◆ **Problem statement**: Reproduce the data below word for word, from its very first line through the line containing "17: (301, 393)", with that line included. Leave the pictures out.

Collected data entries

.....

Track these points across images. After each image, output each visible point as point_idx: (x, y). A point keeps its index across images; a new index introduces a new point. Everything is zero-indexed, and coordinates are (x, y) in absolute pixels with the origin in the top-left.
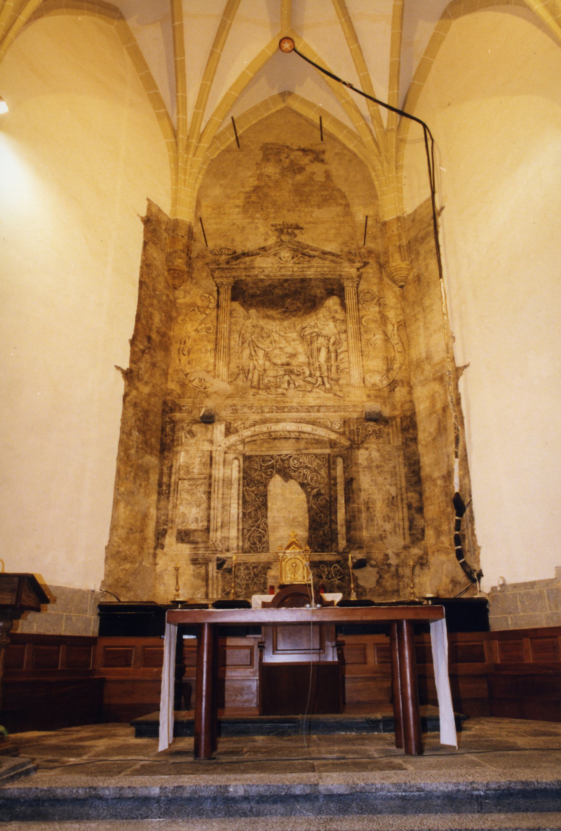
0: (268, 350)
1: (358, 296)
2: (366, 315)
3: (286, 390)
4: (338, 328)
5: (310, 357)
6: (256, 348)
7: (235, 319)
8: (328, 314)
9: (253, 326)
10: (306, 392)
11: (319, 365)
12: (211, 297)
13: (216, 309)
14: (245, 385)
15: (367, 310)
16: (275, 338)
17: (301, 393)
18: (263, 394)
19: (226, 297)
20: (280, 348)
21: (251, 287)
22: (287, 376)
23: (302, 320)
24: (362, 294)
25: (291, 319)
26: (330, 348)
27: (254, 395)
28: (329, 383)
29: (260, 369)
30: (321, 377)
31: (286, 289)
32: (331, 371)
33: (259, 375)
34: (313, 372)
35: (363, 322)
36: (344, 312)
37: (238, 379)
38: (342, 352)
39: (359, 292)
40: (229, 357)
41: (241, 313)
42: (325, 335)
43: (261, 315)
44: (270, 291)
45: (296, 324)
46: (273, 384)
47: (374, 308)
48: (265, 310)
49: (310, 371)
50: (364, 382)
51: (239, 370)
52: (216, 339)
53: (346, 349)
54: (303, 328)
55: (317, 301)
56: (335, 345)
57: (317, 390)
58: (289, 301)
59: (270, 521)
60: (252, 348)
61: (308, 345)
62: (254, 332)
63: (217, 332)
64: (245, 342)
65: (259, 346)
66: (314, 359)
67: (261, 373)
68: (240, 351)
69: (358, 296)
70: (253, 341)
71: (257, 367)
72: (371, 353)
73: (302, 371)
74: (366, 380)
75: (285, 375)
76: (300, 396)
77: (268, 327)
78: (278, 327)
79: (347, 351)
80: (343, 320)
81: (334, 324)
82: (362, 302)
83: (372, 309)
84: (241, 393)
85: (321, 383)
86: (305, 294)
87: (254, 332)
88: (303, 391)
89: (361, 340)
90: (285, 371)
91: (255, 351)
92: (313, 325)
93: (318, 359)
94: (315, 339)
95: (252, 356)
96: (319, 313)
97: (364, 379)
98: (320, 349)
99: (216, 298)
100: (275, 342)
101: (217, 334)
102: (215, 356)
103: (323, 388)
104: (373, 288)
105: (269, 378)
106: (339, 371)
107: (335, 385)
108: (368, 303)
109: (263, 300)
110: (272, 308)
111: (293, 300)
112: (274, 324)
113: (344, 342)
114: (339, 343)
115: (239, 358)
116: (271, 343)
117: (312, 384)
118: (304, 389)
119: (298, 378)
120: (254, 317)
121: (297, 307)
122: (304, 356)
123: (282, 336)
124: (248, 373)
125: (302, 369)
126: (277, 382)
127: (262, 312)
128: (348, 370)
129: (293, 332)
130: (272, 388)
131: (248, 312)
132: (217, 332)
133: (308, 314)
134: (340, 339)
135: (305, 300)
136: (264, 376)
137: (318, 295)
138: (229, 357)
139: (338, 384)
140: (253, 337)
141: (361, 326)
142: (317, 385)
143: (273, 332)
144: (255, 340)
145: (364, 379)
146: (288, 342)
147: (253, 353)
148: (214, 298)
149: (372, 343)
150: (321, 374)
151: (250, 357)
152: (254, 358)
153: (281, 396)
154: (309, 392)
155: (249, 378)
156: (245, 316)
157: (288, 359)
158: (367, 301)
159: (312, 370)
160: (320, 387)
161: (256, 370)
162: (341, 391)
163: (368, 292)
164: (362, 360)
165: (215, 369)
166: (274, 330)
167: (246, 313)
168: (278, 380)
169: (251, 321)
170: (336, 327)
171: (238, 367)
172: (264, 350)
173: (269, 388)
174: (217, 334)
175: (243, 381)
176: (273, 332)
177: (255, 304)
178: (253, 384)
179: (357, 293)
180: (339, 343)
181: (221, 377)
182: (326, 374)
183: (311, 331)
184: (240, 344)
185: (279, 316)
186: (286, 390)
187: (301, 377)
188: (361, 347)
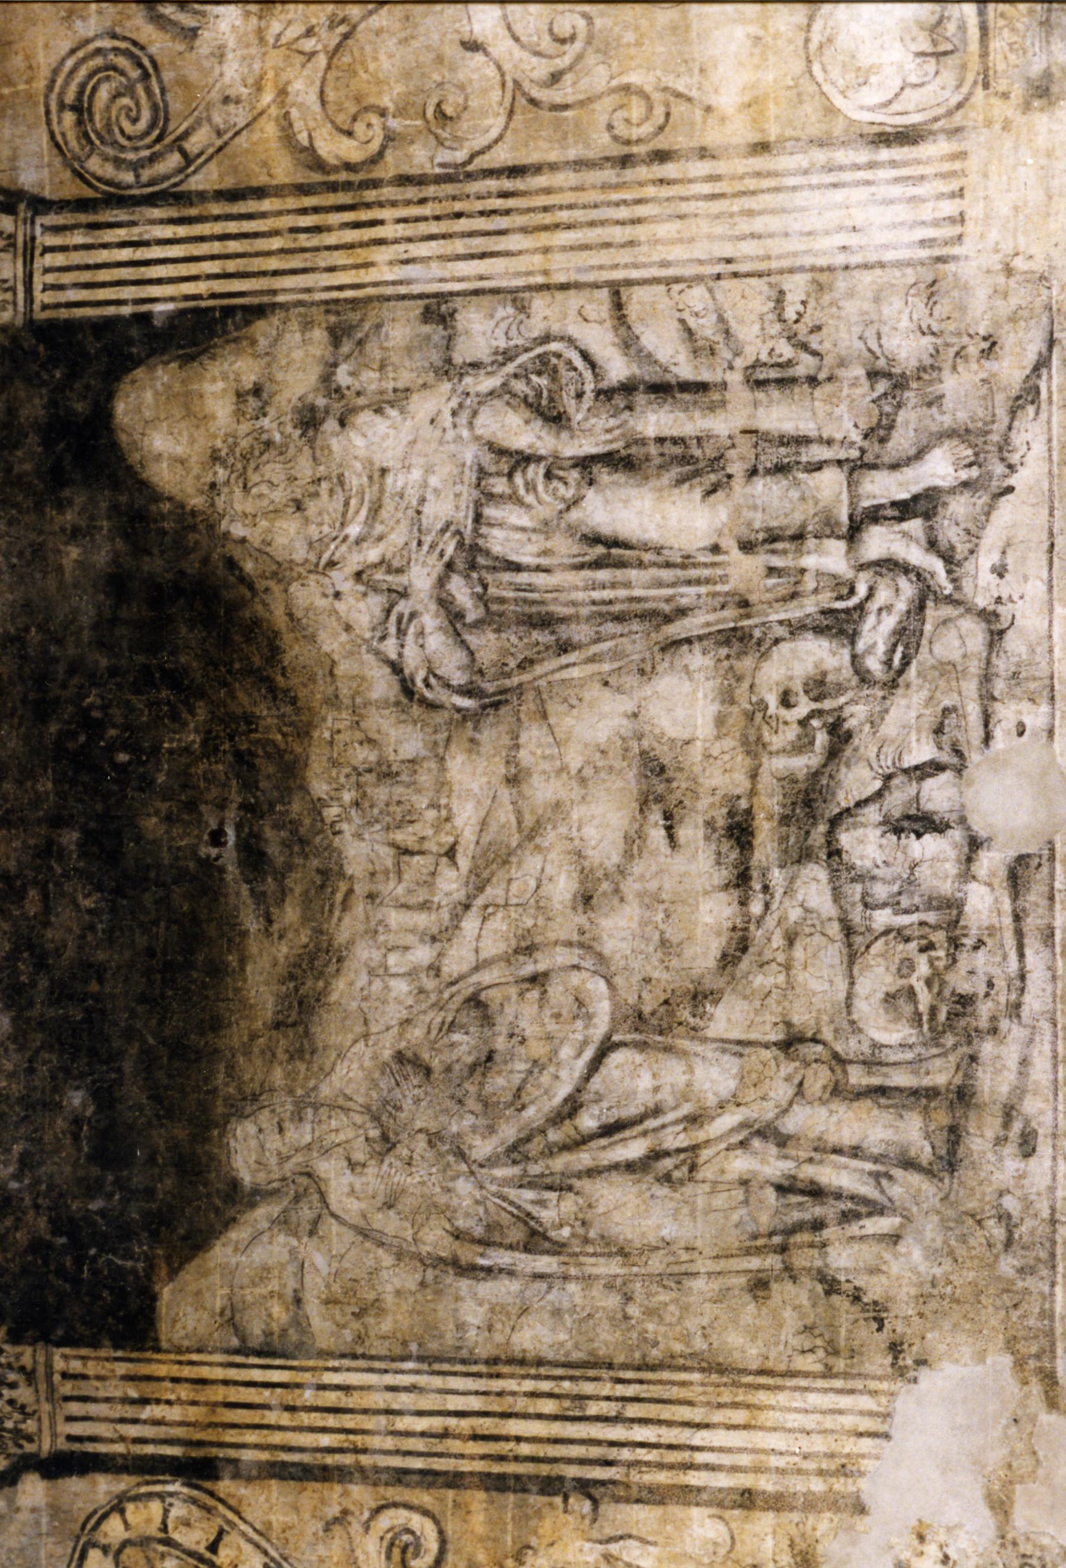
0: (603, 1010)
1: (118, 199)
2: (286, 124)
3: (974, 844)
4: (405, 378)
5: (676, 629)
6: (588, 1121)
7: (313, 1308)
8: (274, 470)
9: (387, 1144)
10: (1001, 665)
11: (747, 547)
12: (114, 1530)
13: (225, 1486)
14: (931, 1229)
15: (239, 116)
16: (491, 948)
17: (1006, 714)
18: (1011, 1054)
19: (115, 1389)
20: (586, 900)
21: (25, 1162)
22: (845, 839)
23: (333, 701)
24: (94, 164)
25: (317, 807)
26: (588, 447)
27: (1027, 1146)
28: (919, 455)
29: (782, 1092)
30: (853, 533)
31: (48, 850)
32: (803, 441)
33: (837, 1091)
34: (809, 607)
35: (350, 150)
36: (263, 329)
37: (875, 1289)
38: (629, 344)
39: (73, 190)
40: (668, 1363)
41: (259, 1255)
42: (468, 494)
43: (278, 1076)
44: (61, 994)
45: (363, 755)
46: (923, 969)
47: (220, 54)
48: (235, 1036)
49: (796, 629)
50: (907, 137)
51: (790, 1273)
52: (497, 1484)
53: (599, 305)
54: (408, 689)
55: (155, 565)
56: (569, 403)
57: (987, 559)
58: (151, 824)
59: (724, 941)
60: (584, 1158)
61: (564, 647)
62: (434, 1138)
63: (430, 1478)
64: (525, 1218)
65: (564, 1091)
66: (688, 595)
67: (819, 1079)
68: (613, 1267)
69: (118, 199)
70: (516, 1152)
71: (767, 1112)
72: (634, 78)
73: (804, 707)
74: (892, 121)
75: (834, 852)
76: (1036, 717)
77: (394, 1013)
78: (395, 918)
79: (617, 293)
80: (336, 335)
81: (364, 418)
82: (174, 160)
83: (232, 71)
84: (1007, 1265)
85: (915, 526)
86: (94, 679)
87: (434, 1138)
88: (987, 698)
89: (516, 171)
90: (805, 856)
91: (611, 1130)
92: (376, 603)
93: (687, 561)
94: (501, 586)
95: (657, 1155)
96: (262, 552)
97: (884, 139)
98: (595, 539)
99: (124, 1483)
100: (528, 949)
101: (455, 1480)
102: (655, 1496)
103: (959, 507)
104: (44, 62)
105: (867, 1008)
106: (806, 365)
107: (935, 402)
108: (176, 106)
109: (148, 1060)
110: (217, 971)
111: (147, 783)
112: (364, 953)
113: (536, 327)
114: (544, 365)
115: (680, 1278)
116: (537, 980)
117: (919, 607)
118: (971, 687)
119: (865, 743)
120: (302, 1134)
121: (210, 747)
122: (667, 683)
123: (479, 882)
124: (816, 1192)
125: (786, 700)
126: (902, 935)
127: (251, 1070)
128: (796, 287)
129: (443, 785)
130: (959, 982)
131: (256, 1196)
132: (430, 1478)
133: (274, 652)
134: (507, 356)
135: (145, 680)
136: (849, 1047)
137: (102, 558)
138: (668, 1363)
139: (930, 370)
140: (482, 1148)
141: (390, 167)
142: (938, 566)
143: (435, 970)
144: (509, 1132)
145: (884, 139)
146: (531, 834)
147: (634, 1149)
148: (118, 1507)
149: (541, 69)
150: (828, 528)
151: (667, 1178)
152: (675, 1139)
153: (1034, 896)
154: (996, 636)
155: (867, 1190)
156: (283, 1222)
157: (690, 832)
158: (160, 115)
159: (794, 612)
160: (950, 533)
161: (790, 1125)
162: (991, 347)
163: (81, 109)
164: (704, 153)
165: (778, 1503)
166: (423, 954)
167: (263, 1213)
168: (882, 918)
169: (329, 1168)
170: (400, 398)
171: (759, 1286)
172: (606, 1048)
173: (965, 1001)
174: (455, 1480)
175: (895, 1238)
176: (435, 970)
177: (181, 1132)
178: (925, 1152)
179: (82, 205)
180: (544, 365)
181: (851, 1446)
182: (831, 482)
183: (430, 620)
184: (545, 1263)
185: (291, 913)
186: (974, 844)
187: (857, 715)
188: (579, 164)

.....

◆ **Result**:
Track these points across images. After each image, output each visible point as point_idx: (x, y). A point keeps its index across images; a new index introduces a new point. Everything is zero-indexed, and coordinates are (x, y) in absolute pixels with the origin in the top-left.
0: (268, 350)
1: (358, 296)
2: (366, 315)
3: (286, 390)
4: (338, 328)
5: (310, 357)
6: (256, 348)
7: (235, 319)
8: (328, 314)
9: (253, 326)
10: (306, 392)
11: (319, 365)
12: (211, 297)
13: (216, 309)
14: (245, 385)
15: (367, 310)
16: (275, 338)
17: (301, 393)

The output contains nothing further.